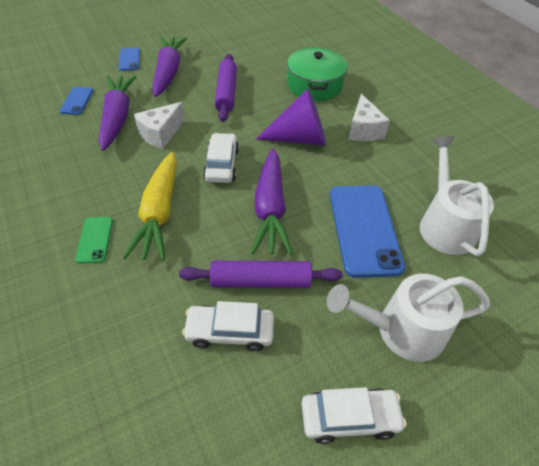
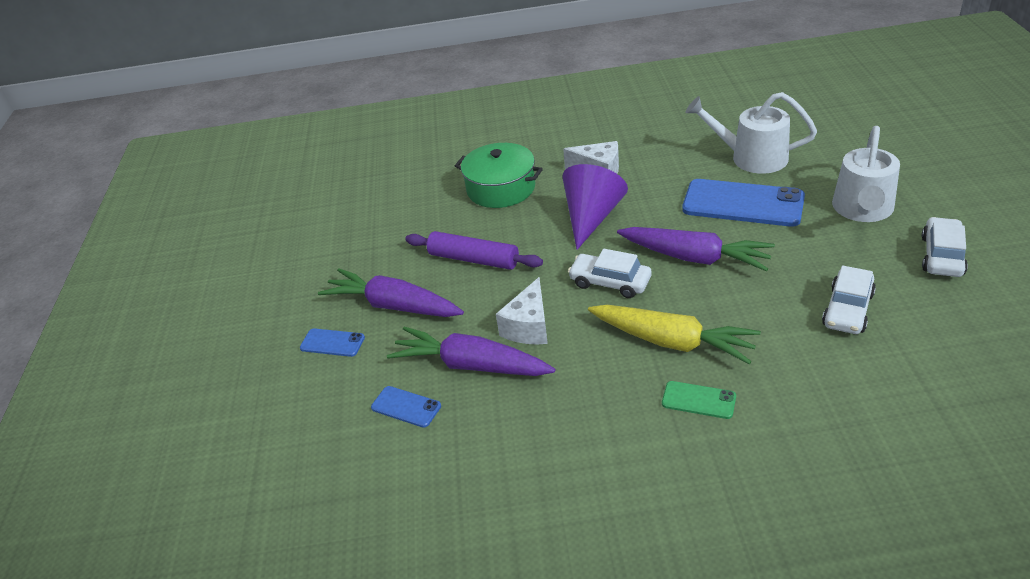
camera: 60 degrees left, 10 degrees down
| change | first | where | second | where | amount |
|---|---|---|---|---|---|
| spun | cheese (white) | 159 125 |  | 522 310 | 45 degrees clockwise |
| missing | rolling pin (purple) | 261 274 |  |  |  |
■ ■ ■
Starting at the line that contains "degrees clockwise |", transcribe every line through the last line of the entries above, exactly, and nothing else.

| spun | cheese (white) | 159 125 |  | 522 310 | 45 degrees clockwise |
| missing | rolling pin (purple) | 261 274 |  |  |  |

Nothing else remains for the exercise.